**WORK TO BE COMPLETED:** Leave the images out and write out each entry exactly as shown.

**THE RECORDS:**

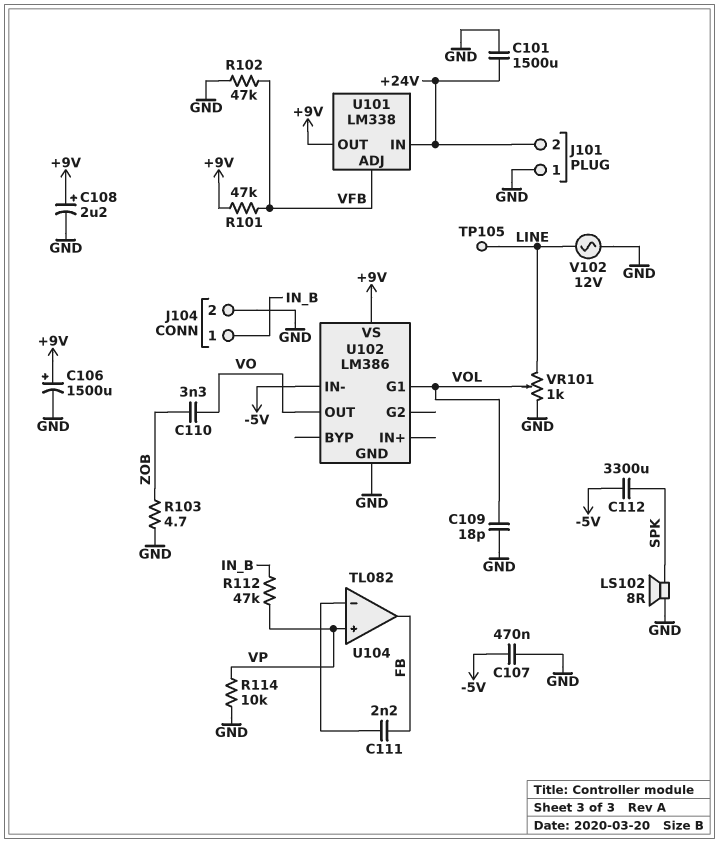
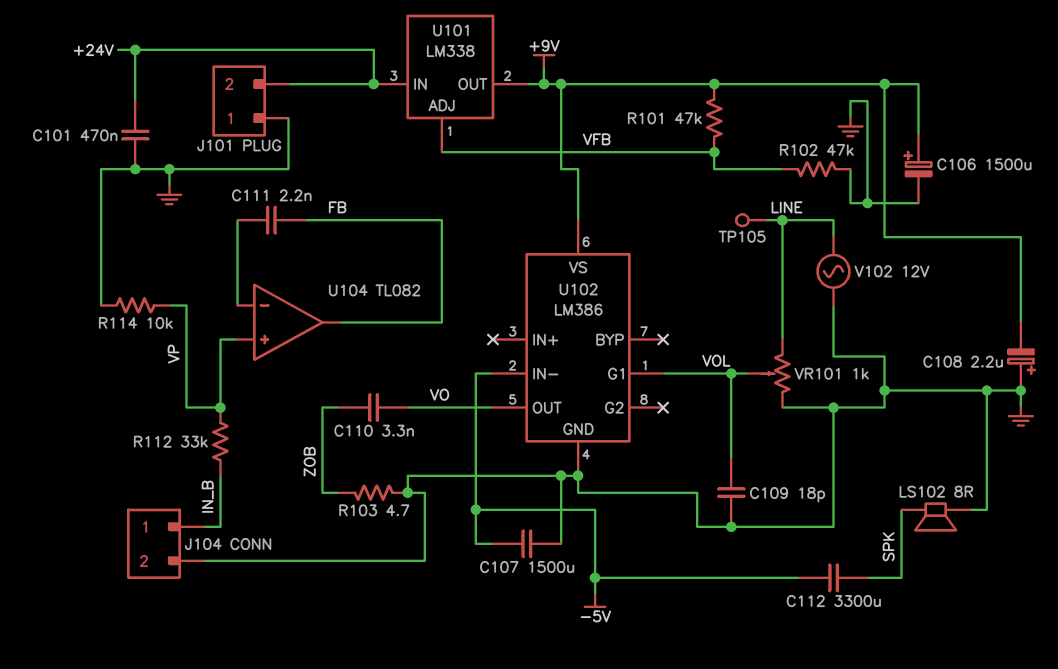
C101: 1500uF (+24V, GND) -> 470nF (+24V, GND)
C107: 470nF (-5V, GND) -> 1500uF (-5V, GND)
C108: 2.2uF (plus +9V, minus GND) -> 2.2uF (plus GND, minus +9V)
R112: 47k (IN_B, VP) -> 33k (IN_B, VP)

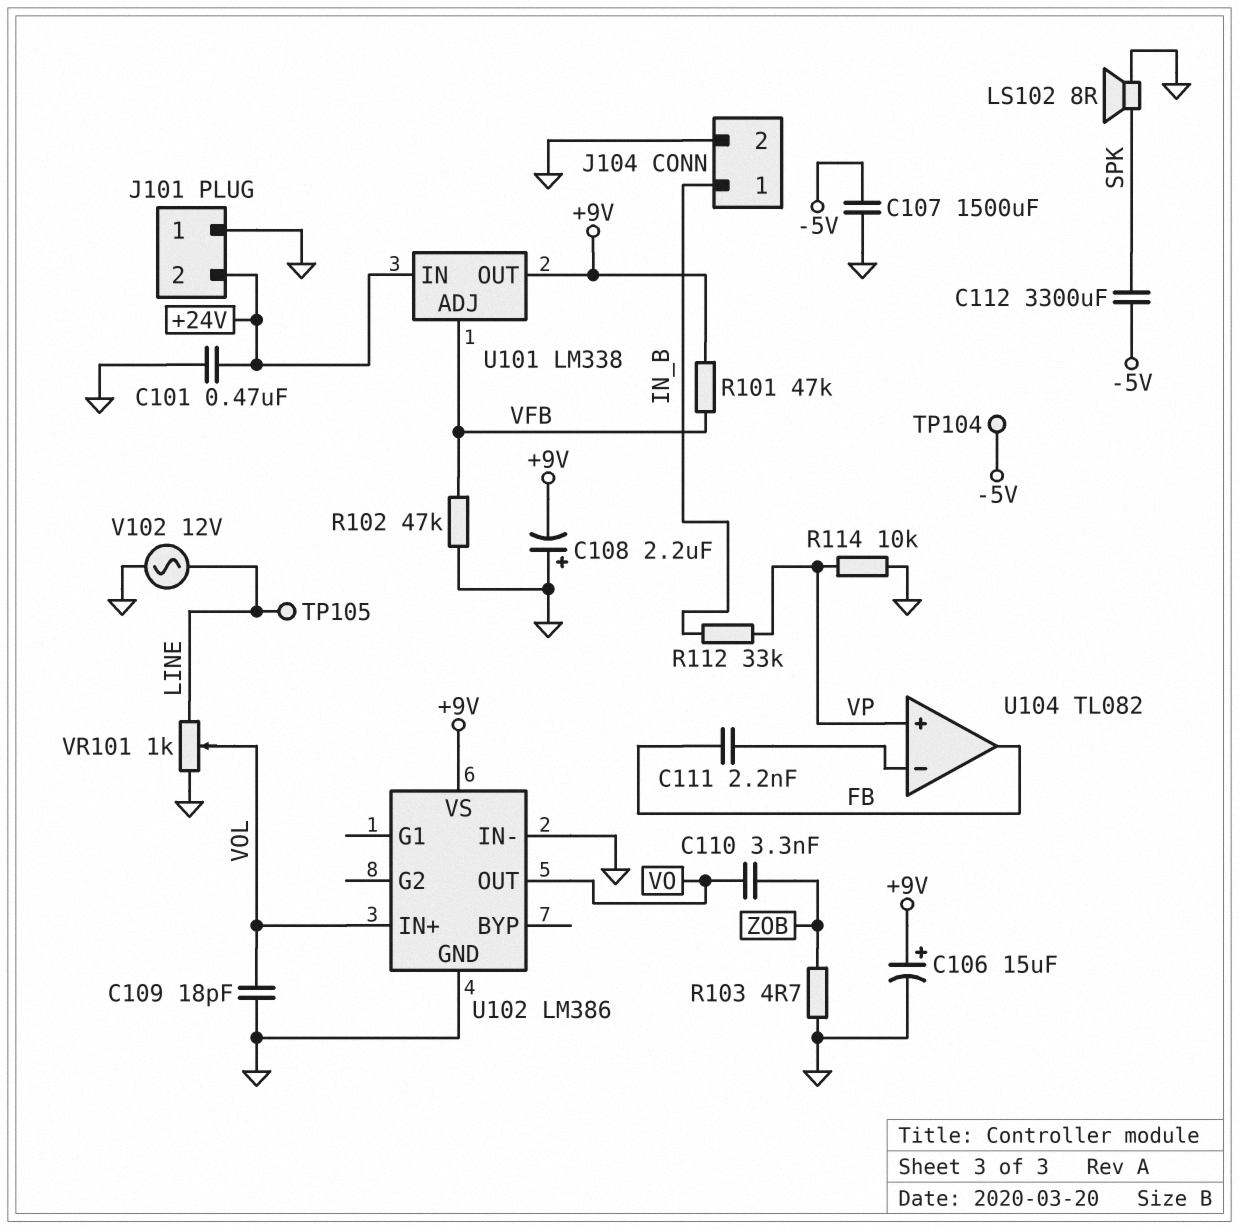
C106: 1500uF (plus +9V, minus GND) -> 15uF (plus +9V, minus GND)
TP104: none -> test point (-5V)
U102 pin G1: VOL -> none
U102 pin IN+: none -> VOL
U102 pin IN-: -5V -> GND

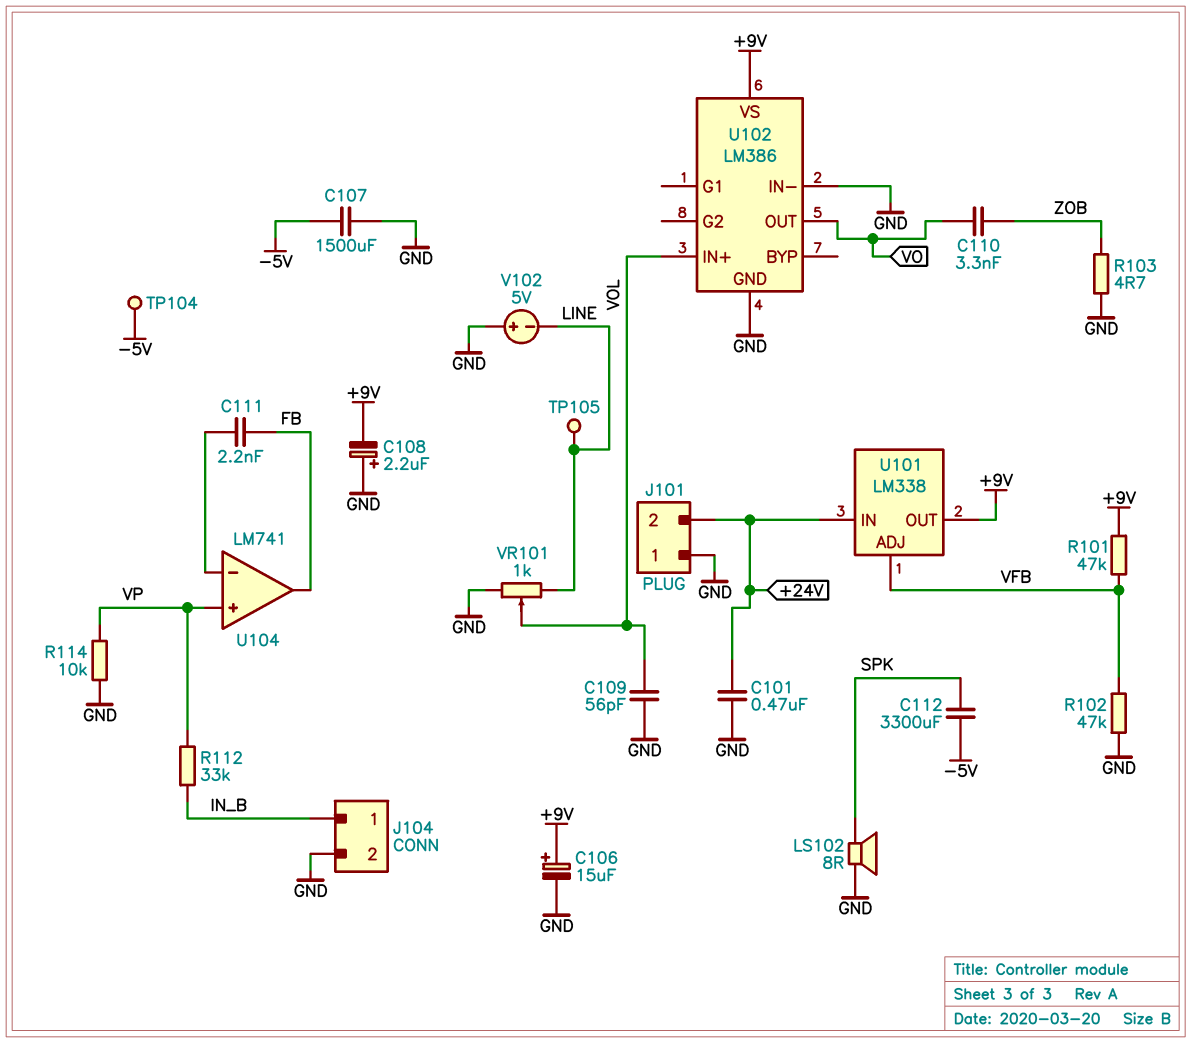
C109: 18pF (GND, VOL) -> 56pF (GND, VOL)
U104: TL082 -> LM741
V102: AC 12V (GND, LINE) -> 5V (plus GND, minus LINE)

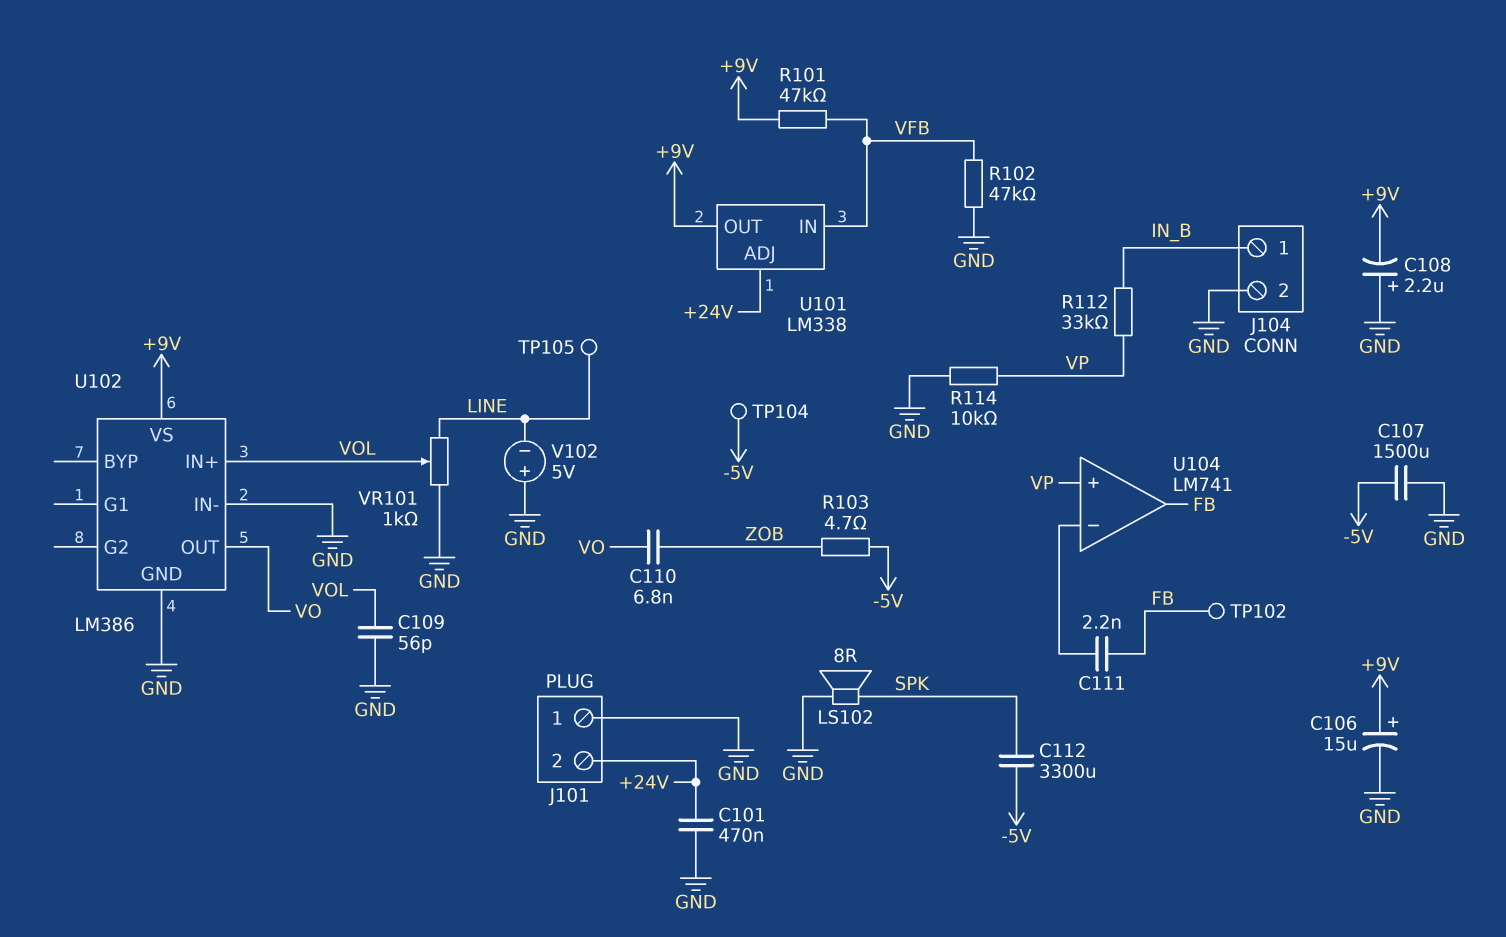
C110: 3.3nF (VO, ZOB) -> 6.8nF (VO, ZOB)
R103: 4.7 (GND, ZOB) -> 4.7 (-5V, ZOB)
TP102: none -> test point (FB)
U101 pin ADJ: VFB -> +24V
U101 pin IN: +24V -> VFB

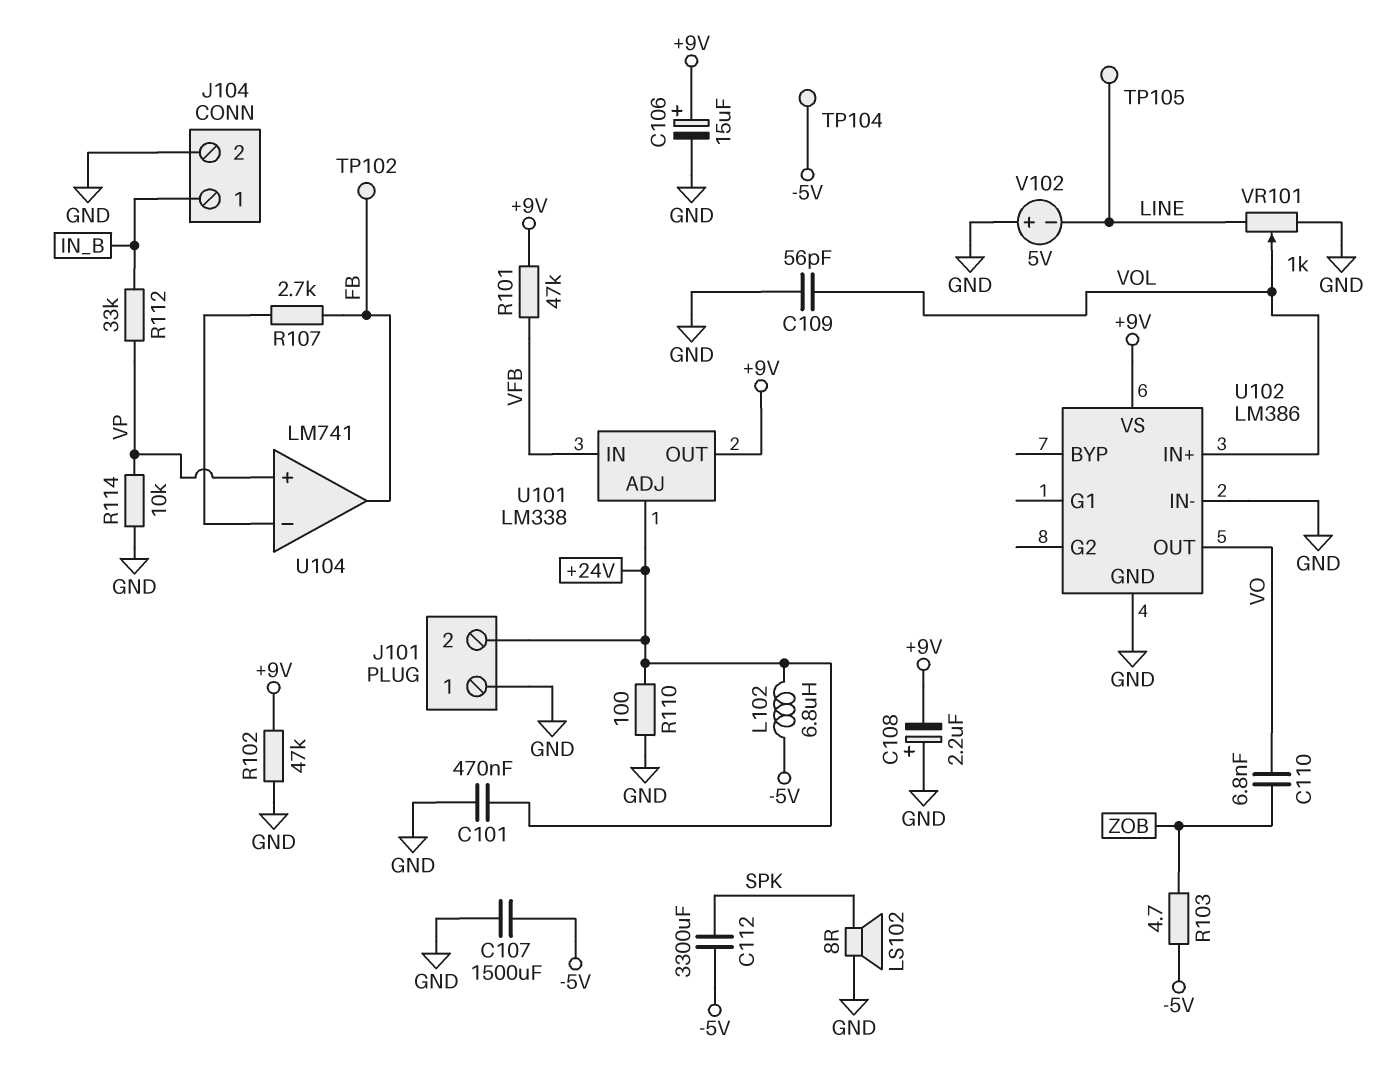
C111: 2.2nF (FB, U104/in-) -> none
L102: none -> 6.8uH (+24V, -5V)
R102: 47k (GND, VFB) -> 47k (+9V, GND)
R107: none -> 2.7k (FB, U104/in-)
R110: none -> 100 (+24V, GND)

**WRITTEN ANSWER:**
C101: 1500uF (+24V, GND) -> 470nF (+24V, GND)
C107: 470nF (-5V, GND) -> 1500uF (-5V, GND)
C108: 2.2uF (plus +9V, minus GND) -> 2.2uF (plus GND, minus +9V)
R112: 47k (IN_B, VP) -> 33k (IN_B, VP)

C106: 1500uF (plus +9V, minus GND) -> 15uF (plus +9V, minus GND)
TP104: none -> test point (-5V)
U102 pin G1: VOL -> none
U102 pin IN+: none -> VOL
U102 pin IN-: -5V -> GND

C109: 18pF (GND, VOL) -> 56pF (GND, VOL)
U104: TL082 -> LM741
V102: AC 12V (GND, LINE) -> 5V (plus GND, minus LINE)

C110: 3.3nF (VO, ZOB) -> 6.8nF (VO, ZOB)
R103: 4.7 (GND, ZOB) -> 4.7 (-5V, ZOB)
TP102: none -> test point (FB)
U101 pin ADJ: VFB -> +24V
U101 pin IN: +24V -> VFB

C111: 2.2nF (FB, U104/in-) -> none
L102: none -> 6.8uH (+24V, -5V)
R102: 47k (GND, VFB) -> 47k (+9V, GND)
R107: none -> 2.7k (FB, U104/in-)
R110: none -> 100 (+24V, GND)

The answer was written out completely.